## Task details
Please transcribe every entry below exactly, without including the pictures.

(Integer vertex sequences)
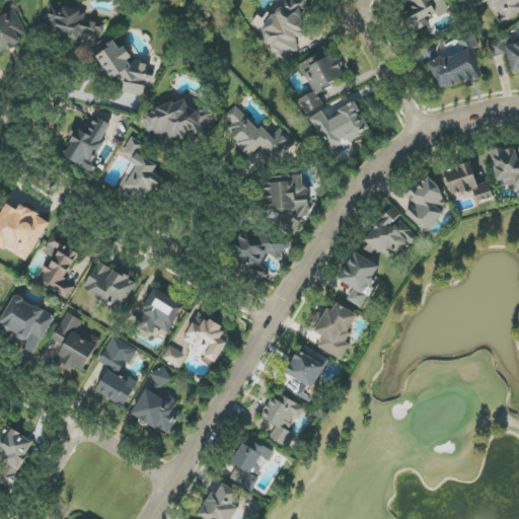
[(298,53),(297,36),(305,35),(303,0),(288,0),(288,10),(266,11),(267,45),(273,44),(273,60),(285,60),(285,53),(298,53)]
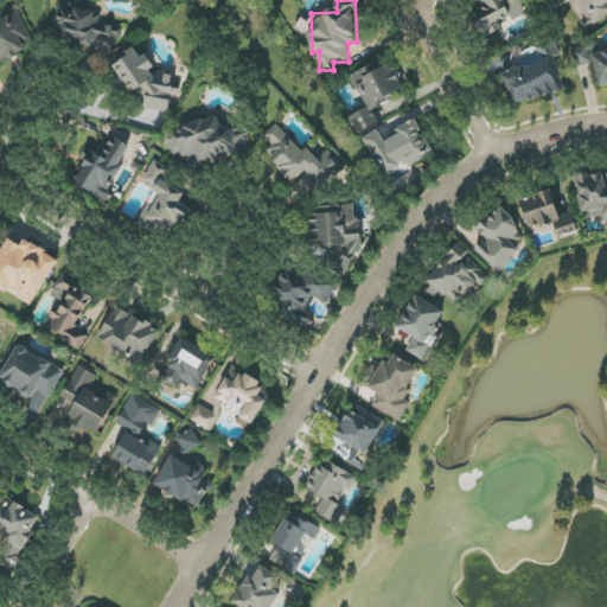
[(483,39),(502,30),(498,21),(510,16),(512,20),(526,13),(519,0),(478,0),(484,11),(472,18),(483,39)]
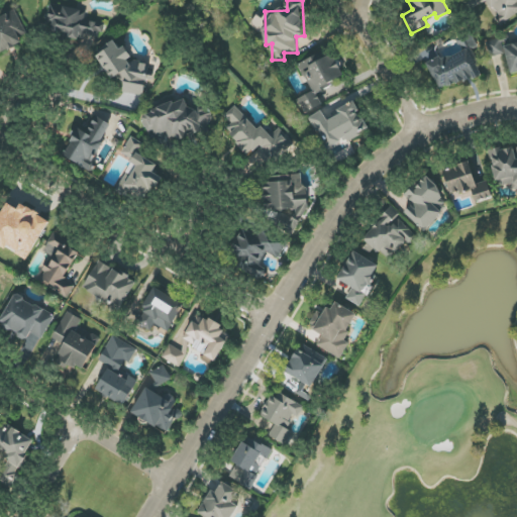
[(516,14),(516,0),(486,0),(500,24),(516,14)]
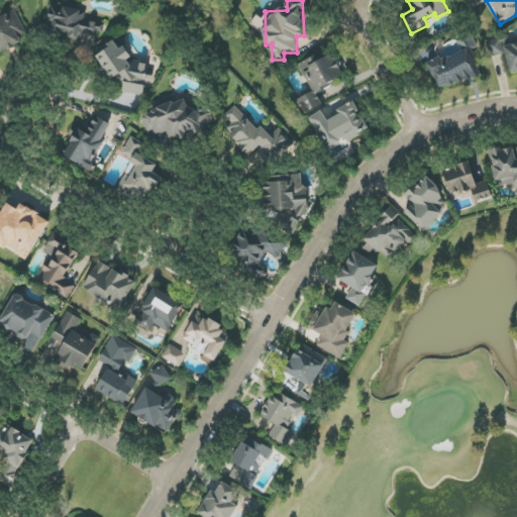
[(105,23),(84,20),(86,11),(52,5),(46,35),(83,41),(84,33),(103,36),(105,23)]
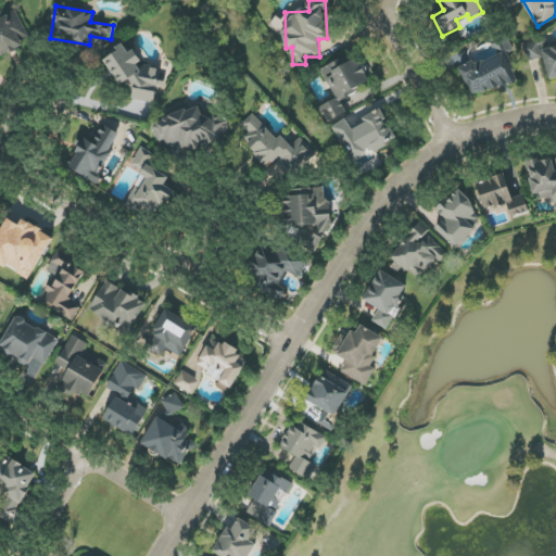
[(0,55),(1,58),(16,51),(23,43),(22,39),(28,37),(17,11),(0,17),(0,55)]
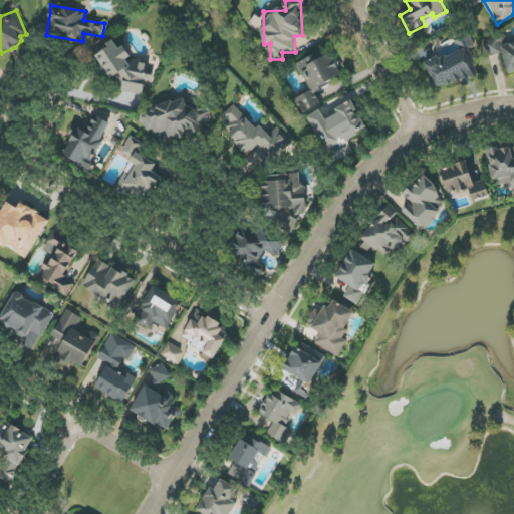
[(437,90),(480,73),(465,37),(457,41),(461,49),(426,64),(437,90)]
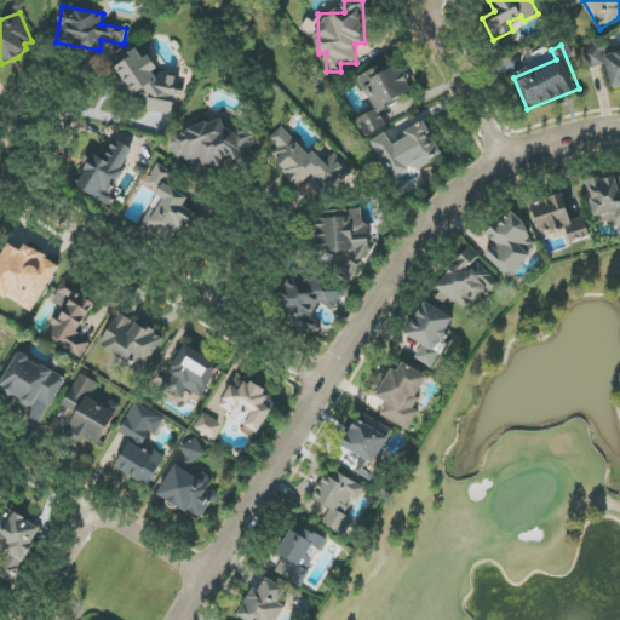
[(603,65),(598,46),(583,50),(587,69),(603,65)]
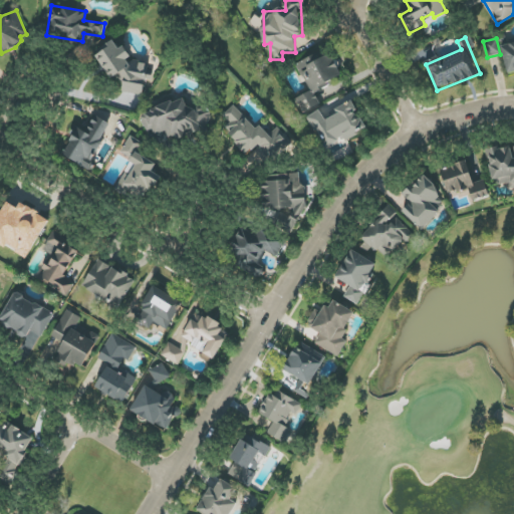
[(143,95),(146,82),(153,78),(153,74),(147,63),(133,61),(127,63),(130,56),(126,51),(118,50),(113,41),(97,49),(96,54),(108,77),(124,80),(122,92),(143,95)]
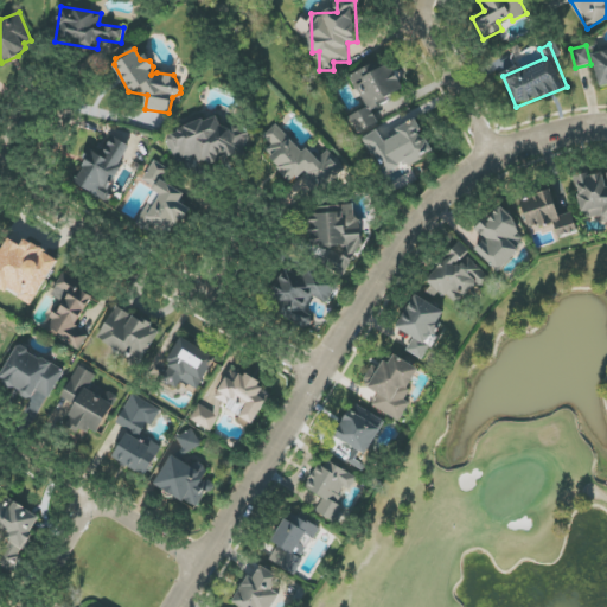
[(606,50),(592,53),(600,87),(606,84),(606,50)]
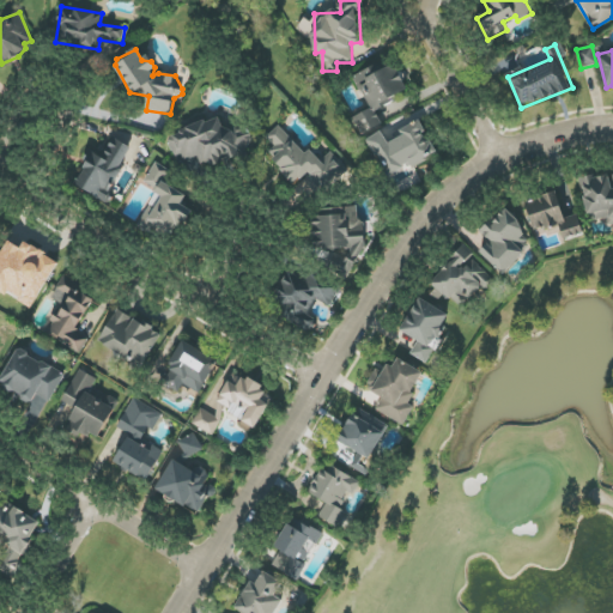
[(408,93),(394,61),(356,78),(370,110),(354,117),(362,134),(382,125),(375,108),(408,93)]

## Expected answer
[(298,53),(297,36),(305,35),(303,0),(288,0),(288,10),(266,11),(267,45),(273,44),(273,60),(285,60),(285,53),(298,53)]
[(483,39),(502,30),(498,21),(510,16),(512,20),(526,13),(519,0),(478,0),(484,11),(472,18),(483,39)]
[(516,14),(516,0),(486,0),(500,24),(516,14)]
[(105,23),(84,20),(86,11),(52,5),(46,35),(83,41),(84,33),(103,36),(105,23)]
[(0,55),(1,58),(16,51),(23,43),(22,39),(28,37),(17,11),(0,17),(0,55)]
[(437,90),(480,73),(465,37),(457,41),(461,49),(426,64),(437,90)]
[(603,65),(598,46),(583,50),(587,69),(603,65)]
[(143,95),(146,82),(153,78),(153,74),(147,63),(133,61),(127,63),(130,56),(126,51),(118,50),(113,41),(97,49),(96,54),(108,77),(124,80),(122,92),(143,95)]
[(606,50),(592,53),(600,87),(606,84),(606,50)]
[(408,93),(394,61),(356,78),(370,110),(354,117),(362,134),(382,125),(375,108),(408,93)]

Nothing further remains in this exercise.